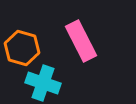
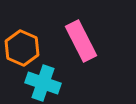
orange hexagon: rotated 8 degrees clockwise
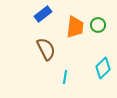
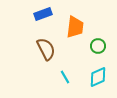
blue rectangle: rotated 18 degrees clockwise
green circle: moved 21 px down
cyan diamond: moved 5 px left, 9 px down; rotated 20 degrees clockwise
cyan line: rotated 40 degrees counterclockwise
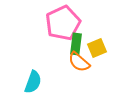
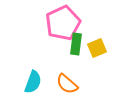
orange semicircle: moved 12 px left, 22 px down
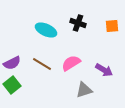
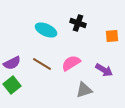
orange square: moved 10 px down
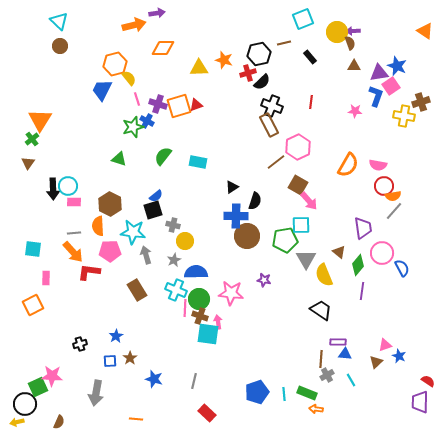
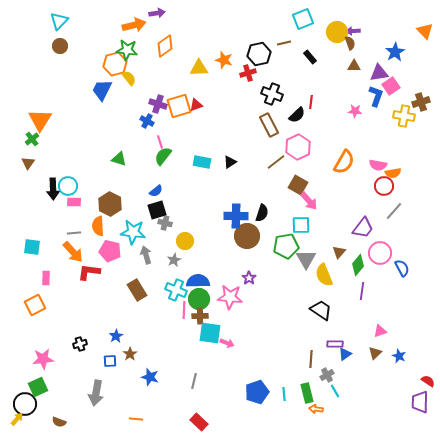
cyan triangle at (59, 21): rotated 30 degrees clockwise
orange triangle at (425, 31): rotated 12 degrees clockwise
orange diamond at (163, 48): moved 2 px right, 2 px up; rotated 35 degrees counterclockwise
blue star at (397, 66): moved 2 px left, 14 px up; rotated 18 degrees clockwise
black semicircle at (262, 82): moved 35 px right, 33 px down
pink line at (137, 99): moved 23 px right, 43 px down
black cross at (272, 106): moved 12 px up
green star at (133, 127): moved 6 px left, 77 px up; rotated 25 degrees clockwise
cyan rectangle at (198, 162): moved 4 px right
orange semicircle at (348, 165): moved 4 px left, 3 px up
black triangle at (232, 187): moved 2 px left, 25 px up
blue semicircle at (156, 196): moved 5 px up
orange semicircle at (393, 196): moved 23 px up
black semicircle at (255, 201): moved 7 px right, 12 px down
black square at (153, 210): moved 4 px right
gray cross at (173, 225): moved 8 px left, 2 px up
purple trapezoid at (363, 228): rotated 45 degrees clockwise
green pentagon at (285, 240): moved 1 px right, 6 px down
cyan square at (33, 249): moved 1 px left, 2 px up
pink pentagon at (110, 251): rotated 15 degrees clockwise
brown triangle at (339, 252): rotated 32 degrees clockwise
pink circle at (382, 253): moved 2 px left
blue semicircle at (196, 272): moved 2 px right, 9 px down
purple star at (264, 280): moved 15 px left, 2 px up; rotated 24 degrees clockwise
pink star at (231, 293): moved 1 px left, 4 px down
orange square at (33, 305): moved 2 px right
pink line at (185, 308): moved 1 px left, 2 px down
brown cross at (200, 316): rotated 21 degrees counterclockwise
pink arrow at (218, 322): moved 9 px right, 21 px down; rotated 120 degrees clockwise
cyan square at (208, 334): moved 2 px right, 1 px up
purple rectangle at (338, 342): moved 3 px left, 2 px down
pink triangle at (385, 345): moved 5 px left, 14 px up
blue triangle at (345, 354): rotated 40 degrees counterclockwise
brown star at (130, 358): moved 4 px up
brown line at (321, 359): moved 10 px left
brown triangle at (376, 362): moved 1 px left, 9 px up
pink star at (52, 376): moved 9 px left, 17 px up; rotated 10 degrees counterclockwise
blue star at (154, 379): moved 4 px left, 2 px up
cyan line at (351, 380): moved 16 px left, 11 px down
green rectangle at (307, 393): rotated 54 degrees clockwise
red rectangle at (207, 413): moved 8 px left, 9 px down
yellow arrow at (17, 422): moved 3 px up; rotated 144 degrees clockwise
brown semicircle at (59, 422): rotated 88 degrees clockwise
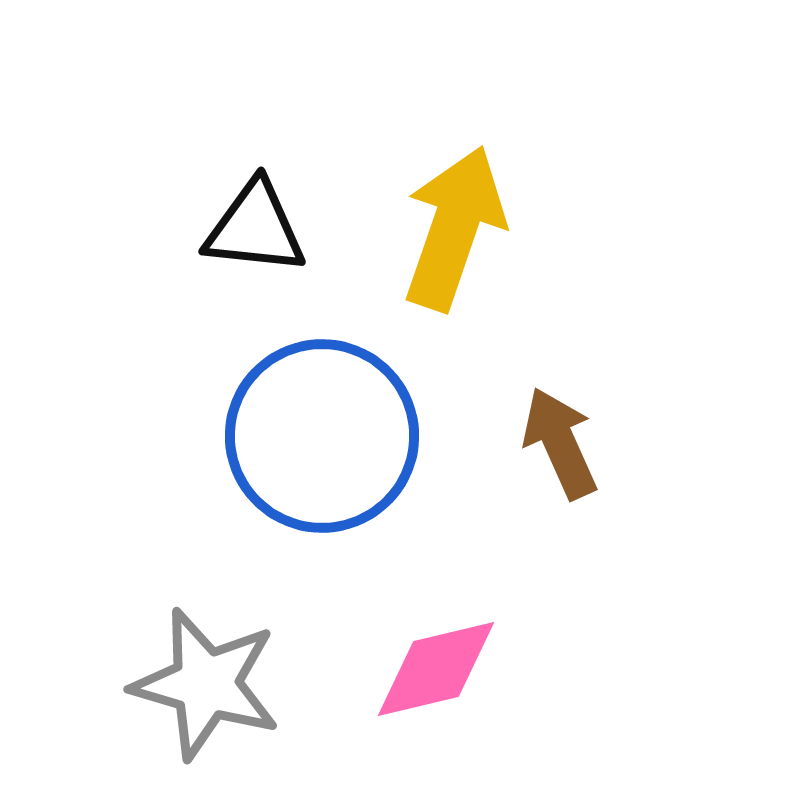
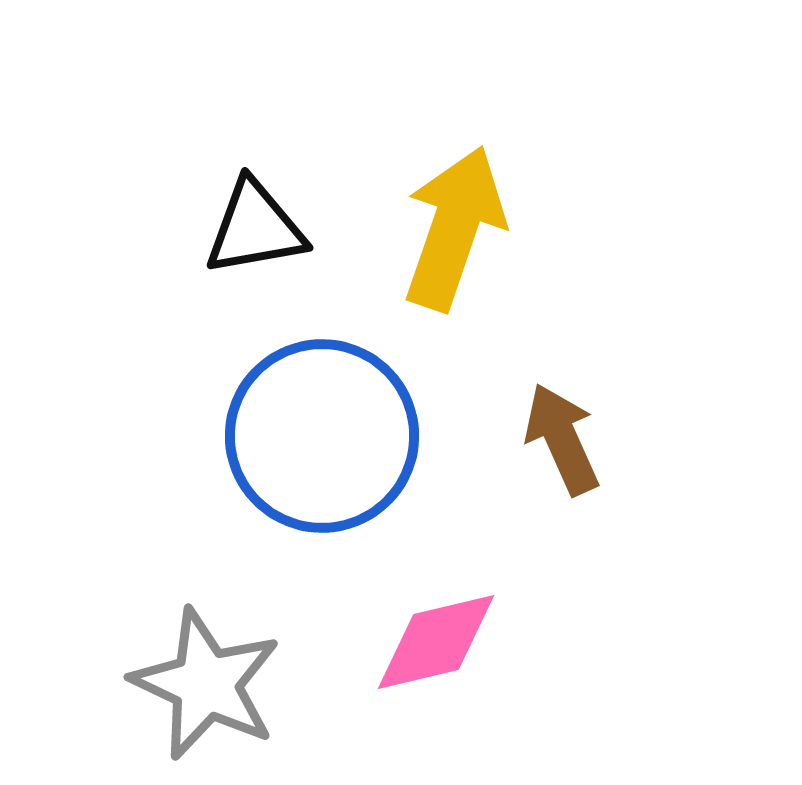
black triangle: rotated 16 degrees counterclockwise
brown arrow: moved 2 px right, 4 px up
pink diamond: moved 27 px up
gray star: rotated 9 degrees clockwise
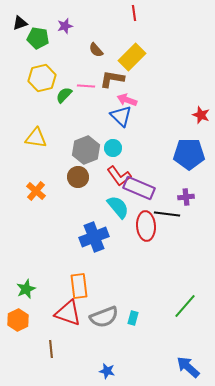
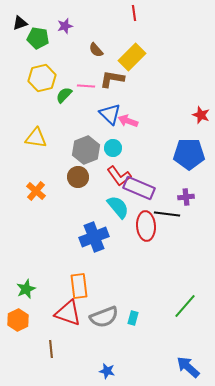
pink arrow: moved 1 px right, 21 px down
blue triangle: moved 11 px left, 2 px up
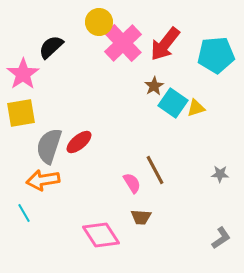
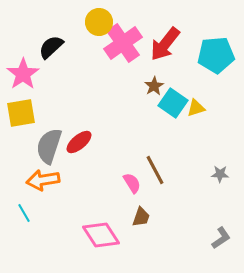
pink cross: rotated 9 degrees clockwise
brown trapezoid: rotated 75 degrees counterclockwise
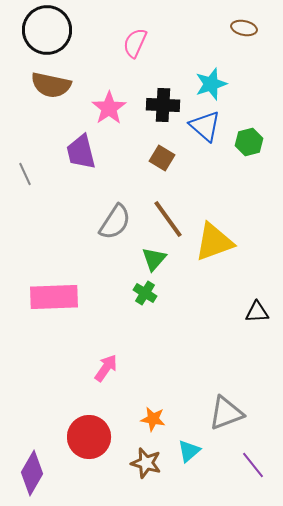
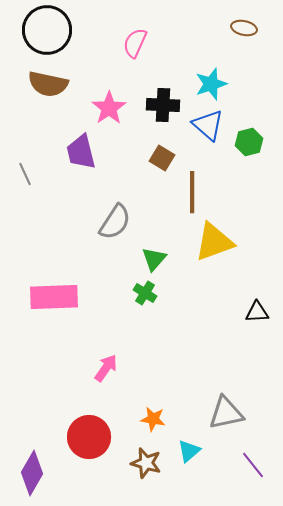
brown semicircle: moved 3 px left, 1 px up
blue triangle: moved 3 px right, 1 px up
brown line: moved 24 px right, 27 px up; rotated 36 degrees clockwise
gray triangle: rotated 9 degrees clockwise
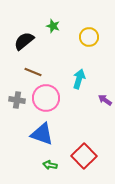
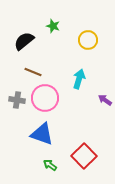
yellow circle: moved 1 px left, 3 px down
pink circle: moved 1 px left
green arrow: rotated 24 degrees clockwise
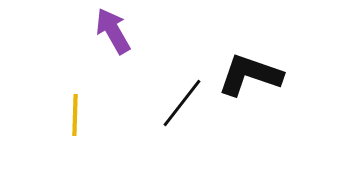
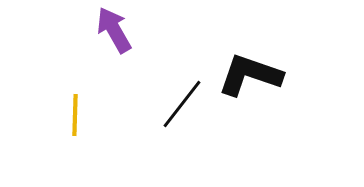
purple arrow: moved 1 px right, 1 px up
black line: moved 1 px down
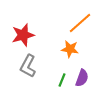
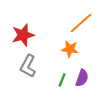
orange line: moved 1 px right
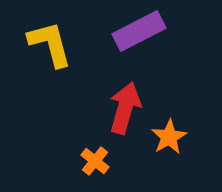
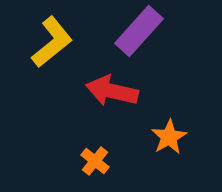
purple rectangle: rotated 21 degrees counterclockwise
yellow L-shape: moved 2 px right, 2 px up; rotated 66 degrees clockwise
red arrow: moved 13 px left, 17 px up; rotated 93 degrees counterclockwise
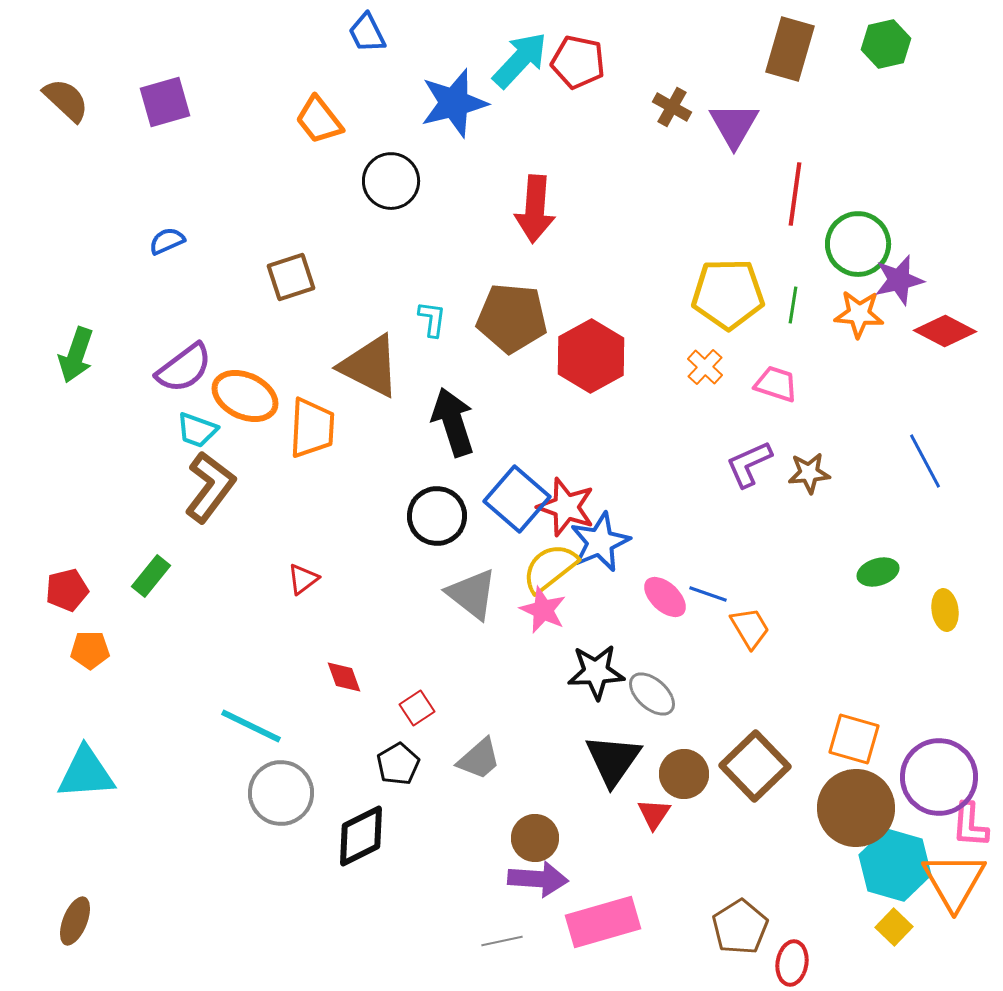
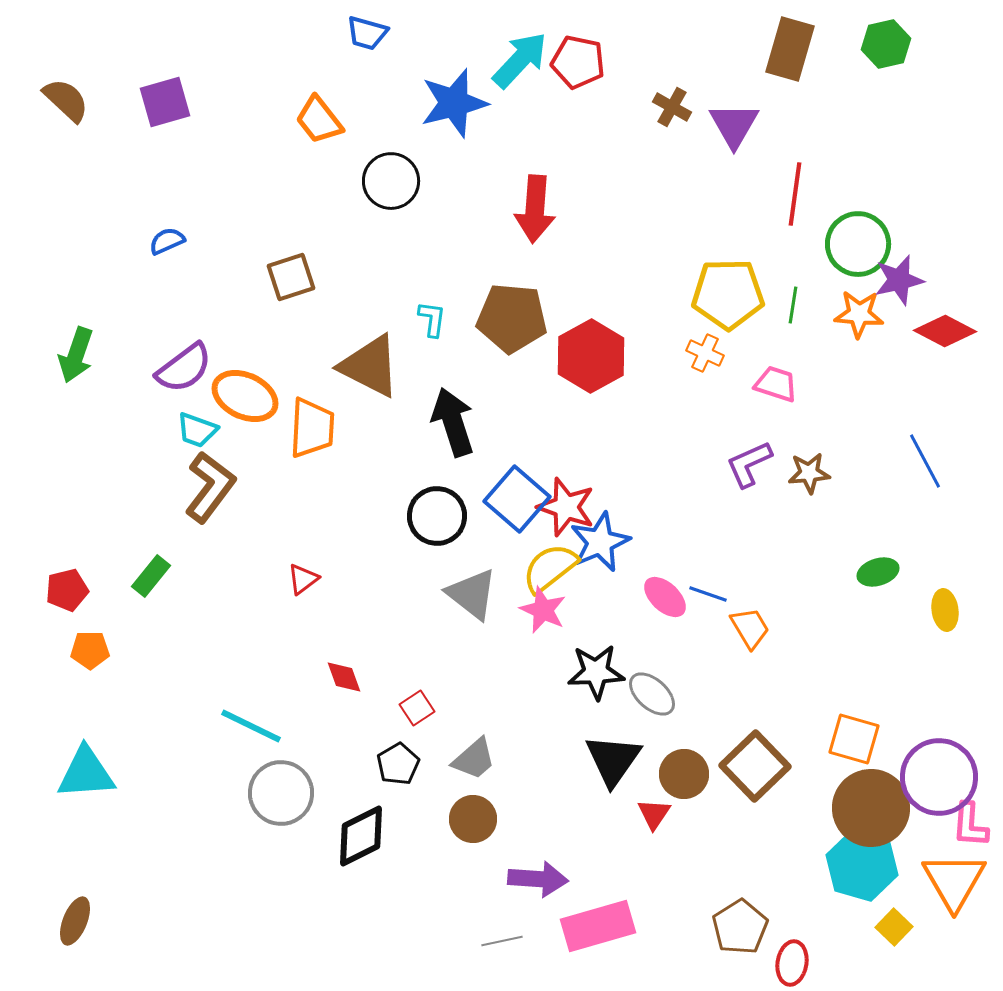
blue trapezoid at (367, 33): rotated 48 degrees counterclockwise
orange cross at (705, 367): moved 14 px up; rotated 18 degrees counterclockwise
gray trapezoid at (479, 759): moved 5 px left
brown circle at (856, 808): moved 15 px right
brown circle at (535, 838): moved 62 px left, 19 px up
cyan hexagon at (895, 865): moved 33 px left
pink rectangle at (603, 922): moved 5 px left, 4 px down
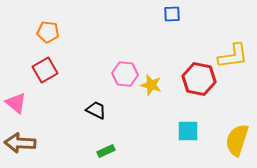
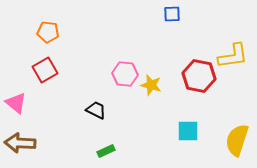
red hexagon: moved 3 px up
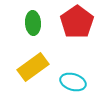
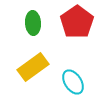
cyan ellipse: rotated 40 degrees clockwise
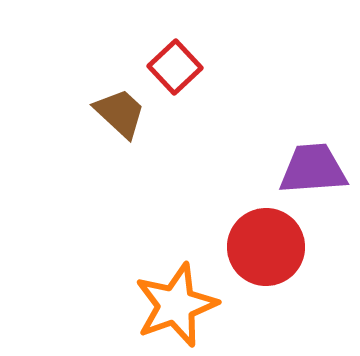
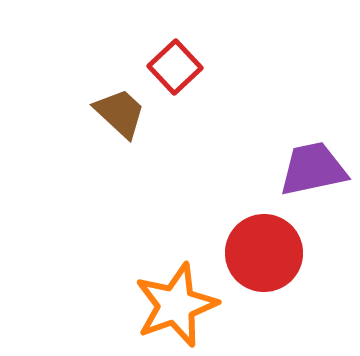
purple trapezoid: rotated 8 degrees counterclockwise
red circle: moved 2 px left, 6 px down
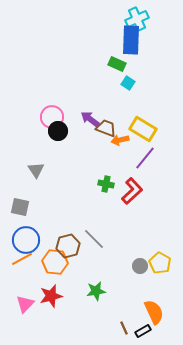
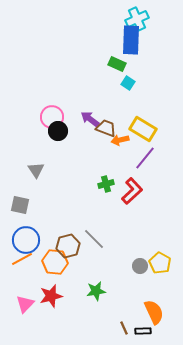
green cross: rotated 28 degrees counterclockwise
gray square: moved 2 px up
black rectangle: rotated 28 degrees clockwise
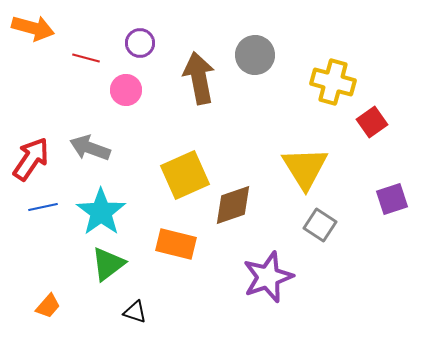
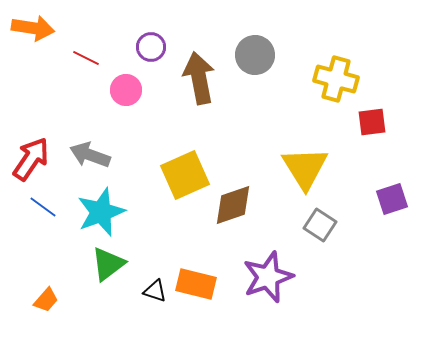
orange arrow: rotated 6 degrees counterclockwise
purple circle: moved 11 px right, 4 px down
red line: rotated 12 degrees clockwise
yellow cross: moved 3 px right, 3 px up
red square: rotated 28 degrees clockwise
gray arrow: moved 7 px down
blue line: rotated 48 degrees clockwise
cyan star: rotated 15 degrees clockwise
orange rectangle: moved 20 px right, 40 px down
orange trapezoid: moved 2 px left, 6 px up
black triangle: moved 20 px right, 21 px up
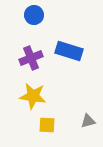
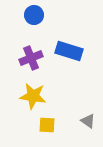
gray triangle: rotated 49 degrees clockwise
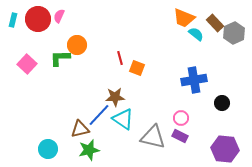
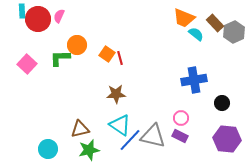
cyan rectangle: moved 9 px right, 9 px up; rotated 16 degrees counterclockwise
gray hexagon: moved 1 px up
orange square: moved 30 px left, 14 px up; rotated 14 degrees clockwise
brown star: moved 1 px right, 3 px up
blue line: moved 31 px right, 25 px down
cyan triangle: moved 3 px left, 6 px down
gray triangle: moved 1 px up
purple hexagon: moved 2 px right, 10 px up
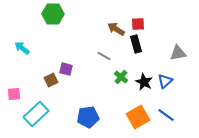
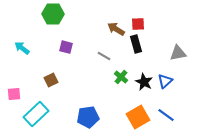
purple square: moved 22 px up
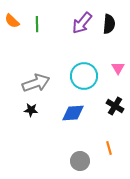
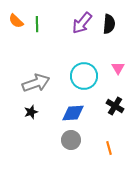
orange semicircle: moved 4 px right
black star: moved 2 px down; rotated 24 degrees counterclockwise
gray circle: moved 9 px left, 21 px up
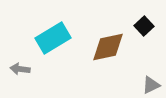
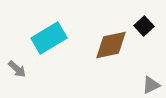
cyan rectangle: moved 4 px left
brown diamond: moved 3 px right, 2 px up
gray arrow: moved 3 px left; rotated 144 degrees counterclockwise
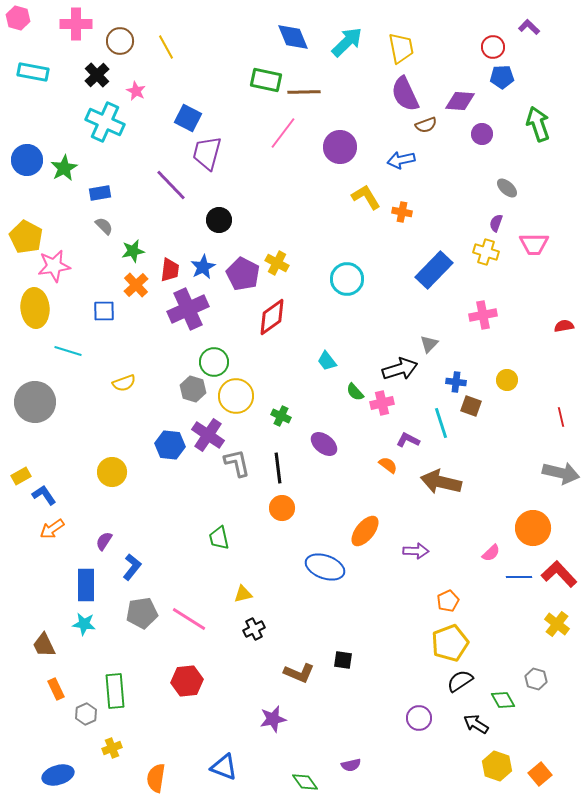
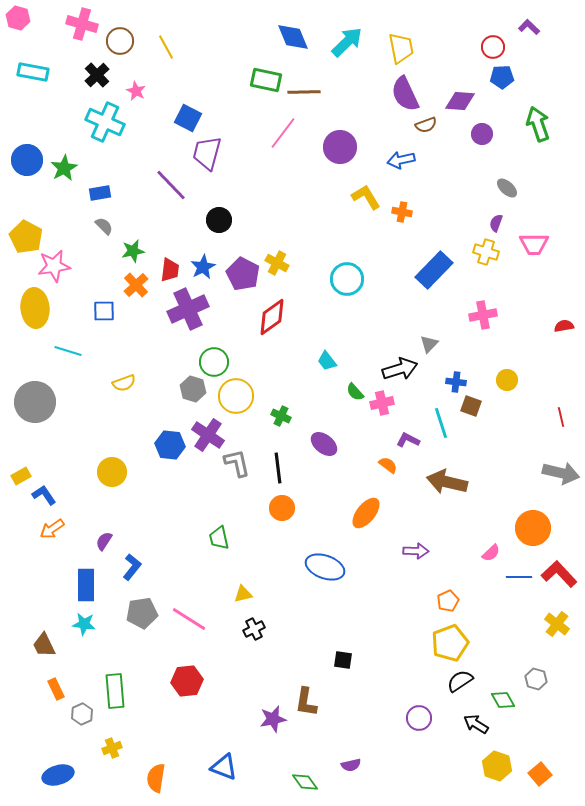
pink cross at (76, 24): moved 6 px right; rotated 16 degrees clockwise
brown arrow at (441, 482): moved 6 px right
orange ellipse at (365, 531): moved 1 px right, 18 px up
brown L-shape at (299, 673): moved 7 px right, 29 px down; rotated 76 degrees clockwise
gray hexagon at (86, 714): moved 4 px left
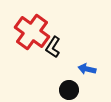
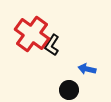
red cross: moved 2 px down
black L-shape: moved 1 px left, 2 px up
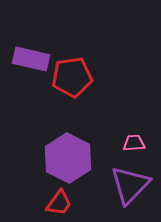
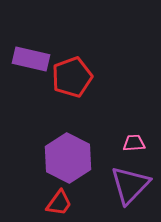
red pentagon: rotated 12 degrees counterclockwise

• • • • • • •

▶ [What you need to do]:
Could the stretch from the line with "cyan square at (208, 334): moved" through the line with "red arrow: moved" in the listing above be restated word for word, minus the pictures?

▶ [Exercise output]:
cyan square at (208, 334): moved 2 px right, 1 px up
purple rectangle at (338, 342): moved 3 px left, 2 px down
pink triangle at (385, 345): moved 5 px left, 14 px up
blue triangle at (345, 354): rotated 40 degrees counterclockwise
brown star at (130, 358): moved 4 px up
brown line at (321, 359): moved 10 px left
brown triangle at (376, 362): moved 1 px left, 9 px up
pink star at (52, 376): moved 9 px left, 17 px up; rotated 10 degrees counterclockwise
blue star at (154, 379): moved 4 px left, 2 px up
cyan line at (351, 380): moved 16 px left, 11 px down
green rectangle at (307, 393): rotated 54 degrees clockwise
red rectangle at (207, 413): moved 8 px left, 9 px down
yellow arrow at (17, 422): moved 3 px up; rotated 144 degrees clockwise
brown semicircle at (59, 422): rotated 88 degrees clockwise
black triangle: rotated 16 degrees counterclockwise
brown arrow: moved 2 px right, 4 px up
pink diamond: moved 27 px up
gray star: rotated 9 degrees clockwise
pink arrow: moved 1 px right, 21 px down
blue triangle: moved 11 px left, 2 px up
pink cross: rotated 9 degrees clockwise
brown trapezoid: rotated 75 degrees counterclockwise
brown semicircle: moved 3 px left, 1 px up
blue triangle: moved 3 px right, 1 px up
brown line: moved 24 px right, 27 px up; rotated 36 degrees clockwise
gray triangle: rotated 9 degrees clockwise
yellow circle: moved 1 px left, 3 px down
pink circle: moved 1 px left
green arrow: rotated 24 degrees clockwise
purple arrow: moved 1 px right, 1 px up
black line: moved 1 px down
orange line: moved 1 px right
purple rectangle: rotated 21 degrees counterclockwise
yellow L-shape: moved 2 px right, 2 px up; rotated 66 degrees clockwise
red arrow: moved 13 px left, 17 px up; rotated 93 degrees counterclockwise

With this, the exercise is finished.